Beginning with the line that contains "orange drum [101,230,186,303] -> none", retype the entries below exactly, ending with the line that contains "red egg [318,185,342,212]". Leave out any pictures.

**Scene images with change listings**
══════

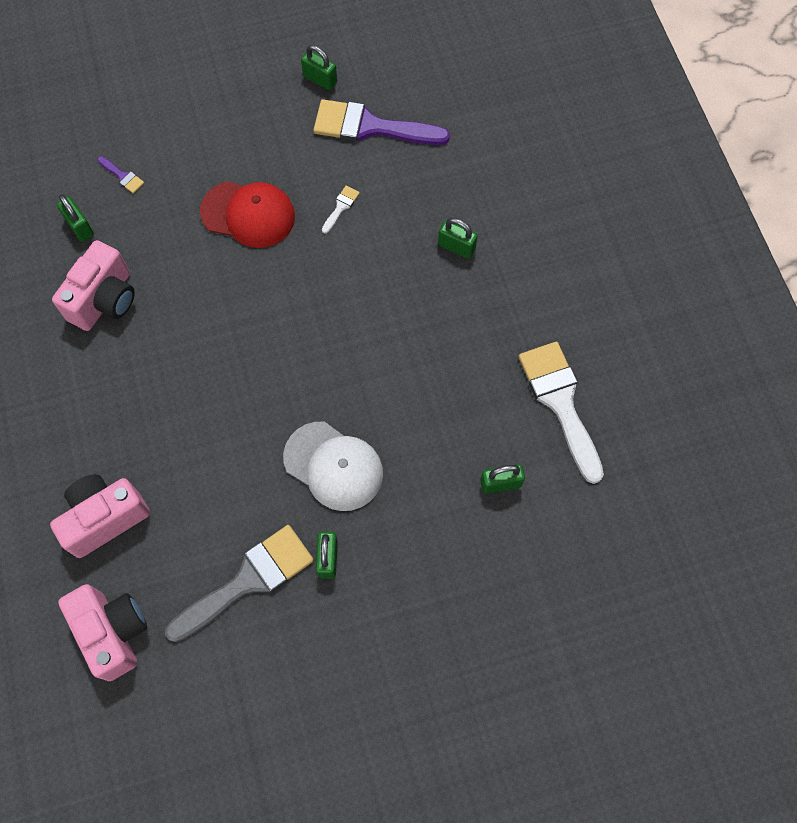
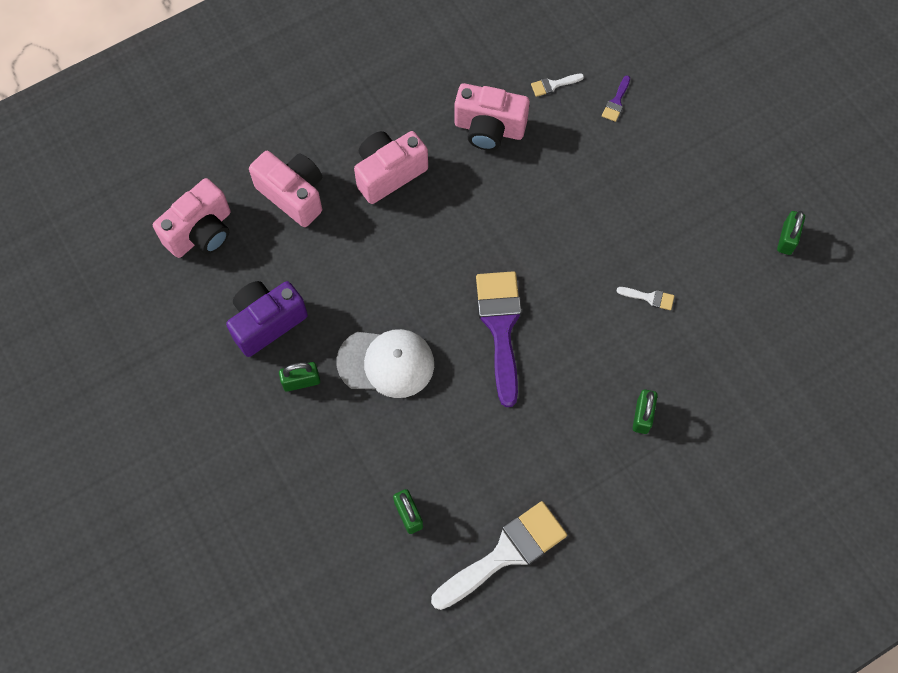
camera: 75 degrees right, 0 degrees up
green padlock [57,194,94,242] -> white brush [531,74,584,97]
grey brush [165,525,314,642] -> purple camera [226,281,308,357]
red cap [200,181,295,248] -> none
white cap [283,422,383,511] -> white cap turned 105 degrees counterclockwise [336,329,434,398]
purple brush [313,99,450,145] -> purple brush moved to [476,271,521,407]
none -> pink camera [354,131,428,204]

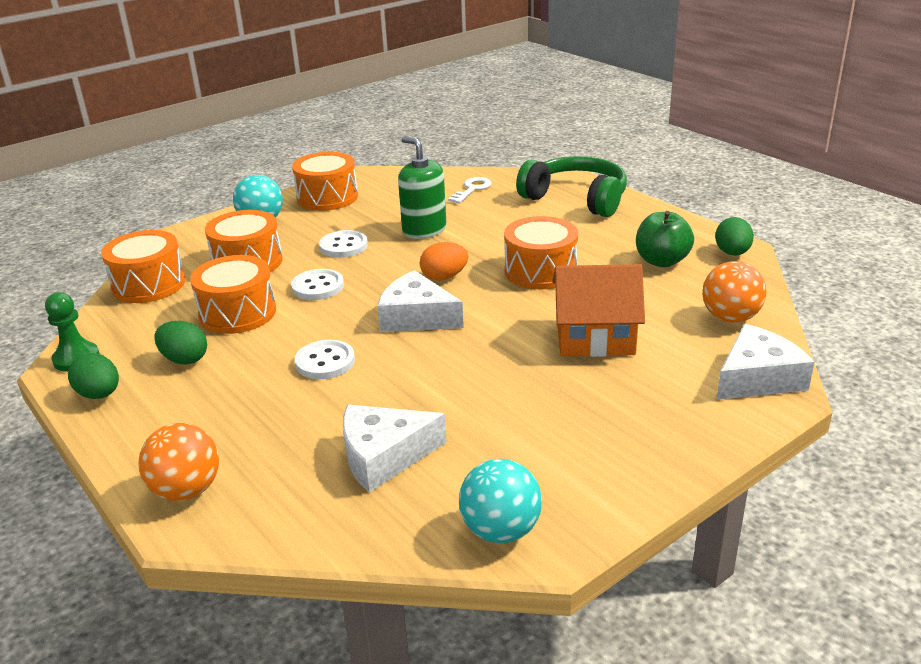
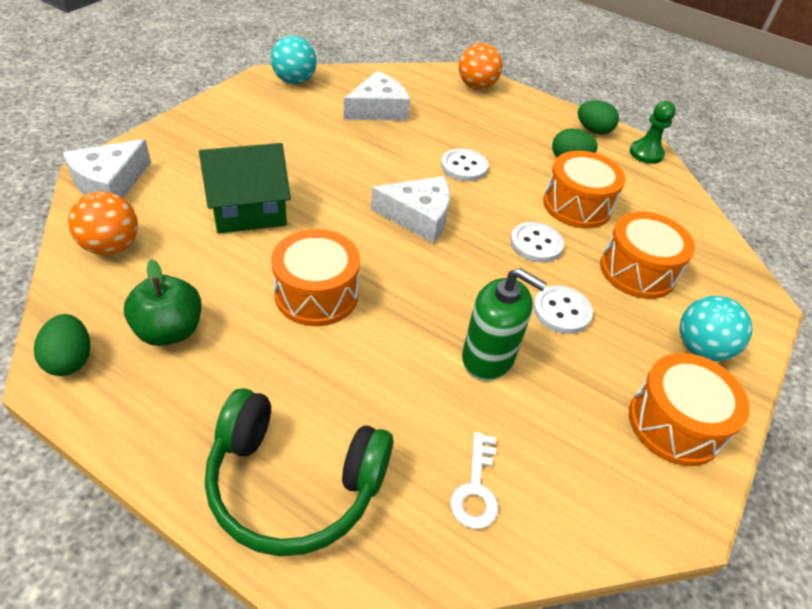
camera: 155 degrees right, 15 degrees up
orange drum [101,230,186,303] -> none
orange egg [420,242,468,281] -> none
orange house [552,264,645,357] -> green house [199,143,291,234]

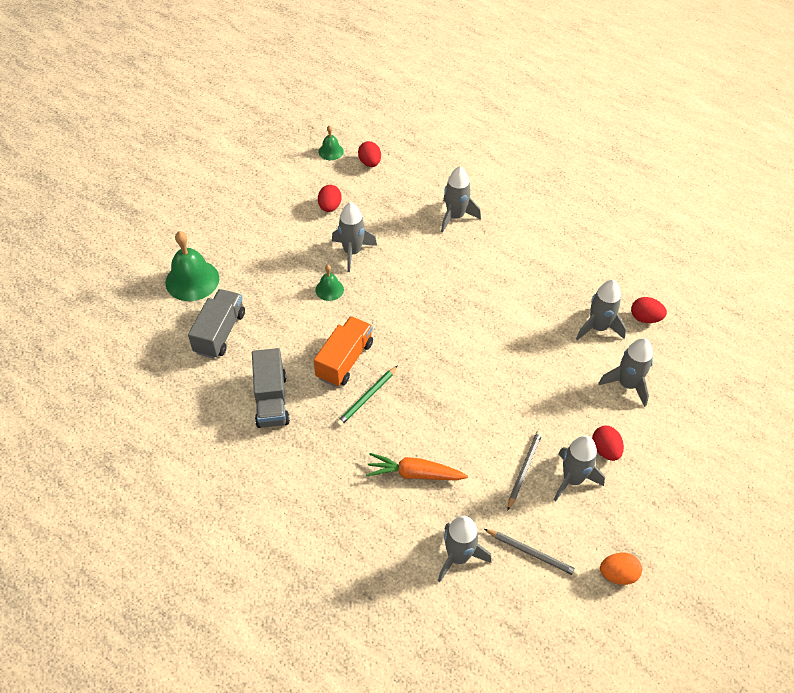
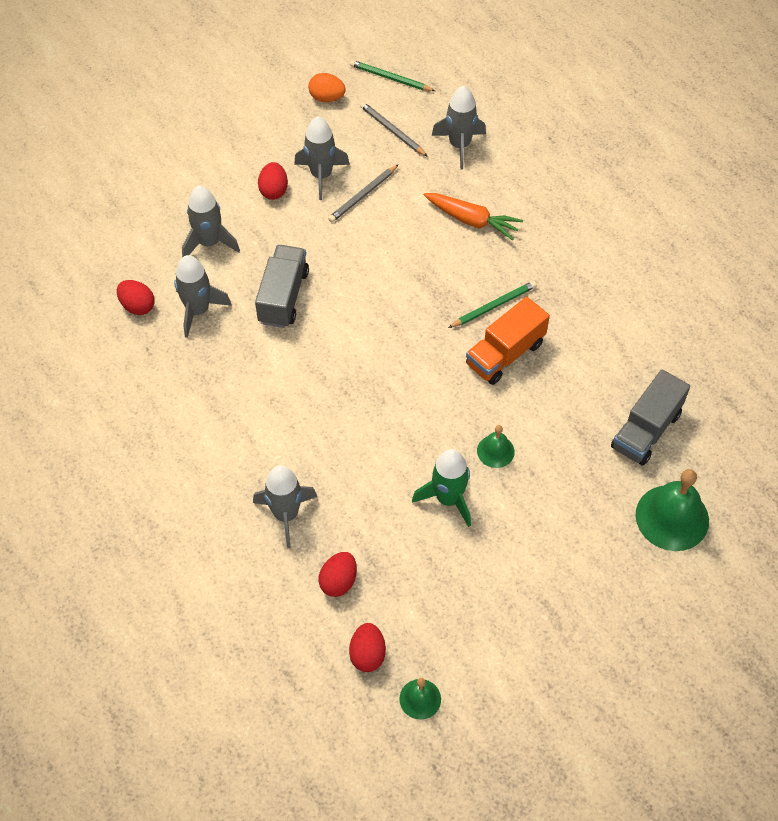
camera: 160 degrees left, 5 degrees up
grey truck [252,348,290,428] -> grey truck moved to [255,245,309,328]
red egg [318,185,342,212] -> red egg moved to [318,552,357,597]
grey rocket [332,202,377,272] -> green rocket [412,449,471,527]
none -> green pencil [350,60,435,91]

══════

**OUTPUT OF THE TASK**
orange drum [101,230,186,303] -> none
orange egg [420,242,468,281] -> none
orange house [552,264,645,357] -> green house [199,143,291,234]

camera: 160 degrees left, 5 degrees up
grey truck [252,348,290,428] -> grey truck moved to [255,245,309,328]
red egg [318,185,342,212] -> red egg moved to [318,552,357,597]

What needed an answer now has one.